--- What you have to do ---
Set down exactly, from the records below, the line with "none -> red house [291,255,351,321]" through the line with "black domino [709,296,776,339] -> none", and nothing else.

--- Object state change records ---
--- START ---

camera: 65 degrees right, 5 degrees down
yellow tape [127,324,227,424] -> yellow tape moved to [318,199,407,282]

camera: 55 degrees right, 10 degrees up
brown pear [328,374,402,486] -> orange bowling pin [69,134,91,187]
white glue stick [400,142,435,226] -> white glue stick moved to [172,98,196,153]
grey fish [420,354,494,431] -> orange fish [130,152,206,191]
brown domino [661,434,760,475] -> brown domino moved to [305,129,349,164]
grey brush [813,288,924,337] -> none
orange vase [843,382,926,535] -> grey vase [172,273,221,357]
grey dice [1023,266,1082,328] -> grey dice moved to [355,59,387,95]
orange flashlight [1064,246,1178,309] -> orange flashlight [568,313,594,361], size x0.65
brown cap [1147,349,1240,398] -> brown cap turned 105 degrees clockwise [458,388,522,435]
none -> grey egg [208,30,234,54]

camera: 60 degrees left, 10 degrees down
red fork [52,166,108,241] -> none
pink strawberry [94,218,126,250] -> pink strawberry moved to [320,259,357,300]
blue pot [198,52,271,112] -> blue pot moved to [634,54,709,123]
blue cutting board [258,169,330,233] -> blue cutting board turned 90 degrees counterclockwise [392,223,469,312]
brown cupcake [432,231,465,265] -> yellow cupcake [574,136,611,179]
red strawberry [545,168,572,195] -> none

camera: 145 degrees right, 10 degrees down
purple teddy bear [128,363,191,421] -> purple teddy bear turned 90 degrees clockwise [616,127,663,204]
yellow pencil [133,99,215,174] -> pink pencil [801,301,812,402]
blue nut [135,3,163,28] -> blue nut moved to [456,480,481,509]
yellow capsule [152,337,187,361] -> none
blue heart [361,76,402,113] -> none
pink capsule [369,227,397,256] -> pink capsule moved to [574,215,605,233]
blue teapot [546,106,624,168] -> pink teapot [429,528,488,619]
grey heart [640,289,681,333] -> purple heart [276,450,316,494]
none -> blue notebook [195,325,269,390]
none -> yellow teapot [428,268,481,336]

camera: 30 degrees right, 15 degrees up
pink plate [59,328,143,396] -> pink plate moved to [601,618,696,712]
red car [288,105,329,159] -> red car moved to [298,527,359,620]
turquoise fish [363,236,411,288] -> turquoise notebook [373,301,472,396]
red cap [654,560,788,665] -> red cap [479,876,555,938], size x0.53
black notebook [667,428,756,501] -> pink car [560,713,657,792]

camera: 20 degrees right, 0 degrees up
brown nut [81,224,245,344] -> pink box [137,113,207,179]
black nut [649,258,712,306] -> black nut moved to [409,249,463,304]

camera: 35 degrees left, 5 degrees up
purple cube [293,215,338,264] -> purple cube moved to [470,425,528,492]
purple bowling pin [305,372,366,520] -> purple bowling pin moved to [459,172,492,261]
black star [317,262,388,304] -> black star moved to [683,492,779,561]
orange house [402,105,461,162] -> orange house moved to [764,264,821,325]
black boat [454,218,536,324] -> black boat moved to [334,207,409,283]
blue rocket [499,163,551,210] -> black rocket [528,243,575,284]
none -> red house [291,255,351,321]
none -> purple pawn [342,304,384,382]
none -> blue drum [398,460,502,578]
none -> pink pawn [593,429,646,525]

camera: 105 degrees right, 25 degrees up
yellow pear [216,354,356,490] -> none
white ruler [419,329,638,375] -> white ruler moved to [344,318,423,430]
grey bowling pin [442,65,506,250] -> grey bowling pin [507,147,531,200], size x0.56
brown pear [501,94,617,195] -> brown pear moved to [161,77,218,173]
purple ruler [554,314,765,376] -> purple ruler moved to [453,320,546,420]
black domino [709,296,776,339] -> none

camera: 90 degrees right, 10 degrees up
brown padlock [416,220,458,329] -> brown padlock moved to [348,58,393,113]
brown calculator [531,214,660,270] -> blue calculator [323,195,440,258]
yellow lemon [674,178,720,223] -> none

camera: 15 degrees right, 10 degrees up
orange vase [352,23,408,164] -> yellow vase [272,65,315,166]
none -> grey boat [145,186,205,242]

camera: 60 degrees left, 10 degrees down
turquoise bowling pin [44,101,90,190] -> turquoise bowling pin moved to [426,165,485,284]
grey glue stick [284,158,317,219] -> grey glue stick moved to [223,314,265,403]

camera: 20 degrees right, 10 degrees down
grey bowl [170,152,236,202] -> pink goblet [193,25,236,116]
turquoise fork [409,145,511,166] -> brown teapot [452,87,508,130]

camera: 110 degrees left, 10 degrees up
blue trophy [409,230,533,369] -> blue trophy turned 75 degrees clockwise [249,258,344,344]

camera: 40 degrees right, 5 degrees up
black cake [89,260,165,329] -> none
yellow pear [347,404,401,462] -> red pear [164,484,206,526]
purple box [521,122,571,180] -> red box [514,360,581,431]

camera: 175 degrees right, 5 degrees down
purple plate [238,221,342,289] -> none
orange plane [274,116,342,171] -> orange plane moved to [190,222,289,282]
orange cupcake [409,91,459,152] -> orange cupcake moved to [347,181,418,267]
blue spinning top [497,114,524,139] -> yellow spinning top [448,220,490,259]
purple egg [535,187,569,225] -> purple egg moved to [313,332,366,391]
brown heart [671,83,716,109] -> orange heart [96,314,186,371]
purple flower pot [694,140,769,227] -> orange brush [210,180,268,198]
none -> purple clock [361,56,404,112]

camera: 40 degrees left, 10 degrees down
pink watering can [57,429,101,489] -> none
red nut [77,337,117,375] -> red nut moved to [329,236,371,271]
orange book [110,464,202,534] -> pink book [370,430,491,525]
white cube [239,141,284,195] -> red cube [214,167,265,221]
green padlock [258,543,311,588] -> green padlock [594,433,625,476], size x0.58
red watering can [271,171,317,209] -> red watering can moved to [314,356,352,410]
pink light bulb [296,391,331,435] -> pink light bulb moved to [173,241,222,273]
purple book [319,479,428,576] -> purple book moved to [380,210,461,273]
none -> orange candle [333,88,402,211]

--- END ---

--- Result for this task ---
none -> red house [291,255,351,321]
none -> purple pawn [342,304,384,382]
none -> blue drum [398,460,502,578]
none -> pink pawn [593,429,646,525]

camera: 105 degrees right, 25 degrees up
yellow pear [216,354,356,490] -> none
white ruler [419,329,638,375] -> white ruler moved to [344,318,423,430]
grey bowling pin [442,65,506,250] -> grey bowling pin [507,147,531,200], size x0.56
brown pear [501,94,617,195] -> brown pear moved to [161,77,218,173]
purple ruler [554,314,765,376] -> purple ruler moved to [453,320,546,420]
black domino [709,296,776,339] -> none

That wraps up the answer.